Record excerpts: Begin

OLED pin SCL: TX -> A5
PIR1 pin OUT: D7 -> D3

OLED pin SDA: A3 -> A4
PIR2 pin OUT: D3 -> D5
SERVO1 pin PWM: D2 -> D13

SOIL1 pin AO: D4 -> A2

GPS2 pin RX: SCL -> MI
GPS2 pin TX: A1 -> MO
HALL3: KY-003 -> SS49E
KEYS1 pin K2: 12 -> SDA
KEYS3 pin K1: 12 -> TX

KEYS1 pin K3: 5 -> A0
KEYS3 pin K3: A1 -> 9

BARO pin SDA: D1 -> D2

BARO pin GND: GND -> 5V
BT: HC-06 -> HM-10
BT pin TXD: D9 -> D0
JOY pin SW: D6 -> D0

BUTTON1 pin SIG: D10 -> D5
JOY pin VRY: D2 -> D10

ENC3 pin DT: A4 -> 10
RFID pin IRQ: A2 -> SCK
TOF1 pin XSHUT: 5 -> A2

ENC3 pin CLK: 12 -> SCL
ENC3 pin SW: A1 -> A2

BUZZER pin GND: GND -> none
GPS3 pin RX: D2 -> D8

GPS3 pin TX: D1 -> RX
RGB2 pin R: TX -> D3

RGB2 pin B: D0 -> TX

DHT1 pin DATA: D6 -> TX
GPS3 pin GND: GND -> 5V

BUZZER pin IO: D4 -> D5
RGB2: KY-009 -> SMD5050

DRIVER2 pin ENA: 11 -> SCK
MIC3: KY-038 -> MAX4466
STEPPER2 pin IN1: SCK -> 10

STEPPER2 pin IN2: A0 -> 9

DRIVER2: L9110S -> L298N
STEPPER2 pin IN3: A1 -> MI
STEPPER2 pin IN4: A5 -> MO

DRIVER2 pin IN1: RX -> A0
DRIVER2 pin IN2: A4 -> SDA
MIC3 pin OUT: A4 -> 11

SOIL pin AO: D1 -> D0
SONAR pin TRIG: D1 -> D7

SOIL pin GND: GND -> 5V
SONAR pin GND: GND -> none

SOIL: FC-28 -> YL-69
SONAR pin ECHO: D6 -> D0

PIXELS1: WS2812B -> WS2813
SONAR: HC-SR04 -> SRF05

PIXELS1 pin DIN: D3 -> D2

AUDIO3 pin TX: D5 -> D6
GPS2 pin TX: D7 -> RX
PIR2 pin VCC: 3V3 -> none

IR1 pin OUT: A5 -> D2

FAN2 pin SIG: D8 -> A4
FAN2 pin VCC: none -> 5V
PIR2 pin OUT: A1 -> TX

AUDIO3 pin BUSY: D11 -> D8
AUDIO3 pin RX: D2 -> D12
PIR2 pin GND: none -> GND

Record excerpts: End

Instructions for the task » For each line above that holds the string "SONAR", provide a copy of that line.

The completed task »
SONAR pin TRIG: D1 -> D7
SONAR pin GND: GND -> none
SONAR pin ECHO: D6 -> D0
SONAR: HC-SR04 -> SRF05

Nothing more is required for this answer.